Exercise directions –
Please retype all of the entries that follow, leaving the images out.

[Before-and-after object listings]
"""

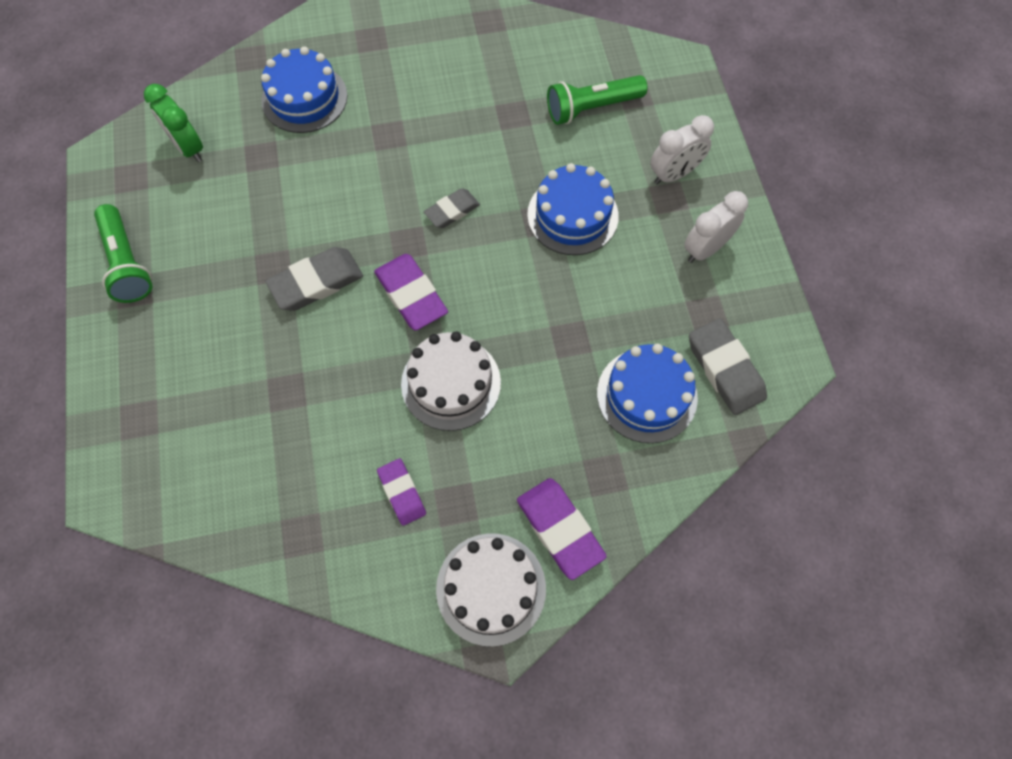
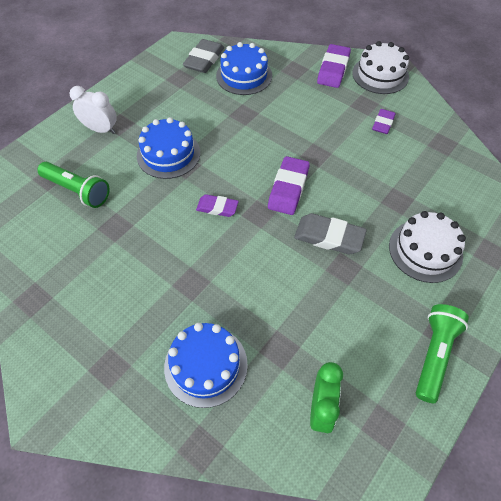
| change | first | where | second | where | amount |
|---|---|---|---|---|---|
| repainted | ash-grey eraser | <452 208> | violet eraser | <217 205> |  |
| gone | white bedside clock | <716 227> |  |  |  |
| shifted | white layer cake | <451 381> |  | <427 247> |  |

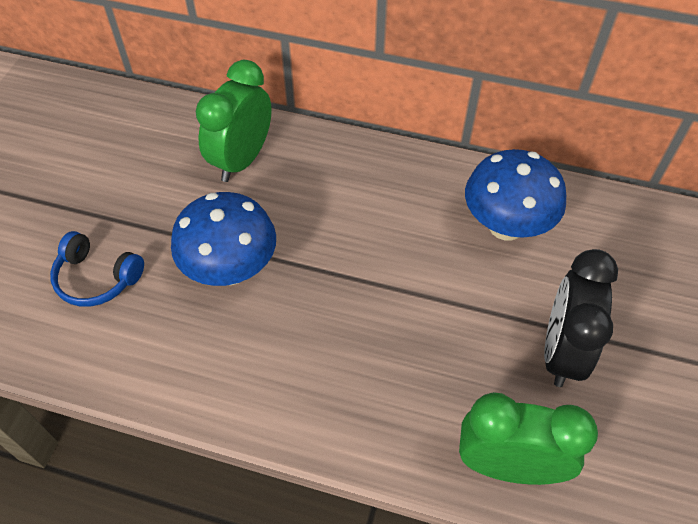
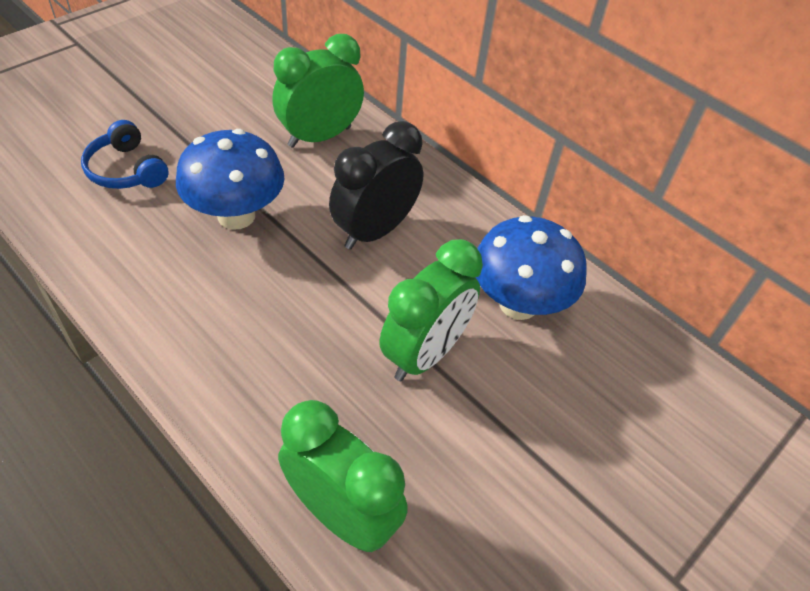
| change | first | where | second | where | amount |
|---|---|---|---|---|---|
| shifted | ebony bedside clock | <581 318> |  | <376 185> |  |
| new |  |  | green bedside clock | <431 310> |  |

"""

Solution for this problem –
| change | first | where | second | where | amount |
|---|---|---|---|---|---|
| repainted | ash-grey eraser | <452 208> | violet eraser | <217 205> |  |
| gone | white bedside clock | <716 227> |  |  |  |
| shifted | white layer cake | <451 381> |  | <427 247> |  |

| change | first | where | second | where | amount |
|---|---|---|---|---|---|
| shifted | ebony bedside clock | <581 318> |  | <376 185> |  |
| new |  |  | green bedside clock | <431 310> |  |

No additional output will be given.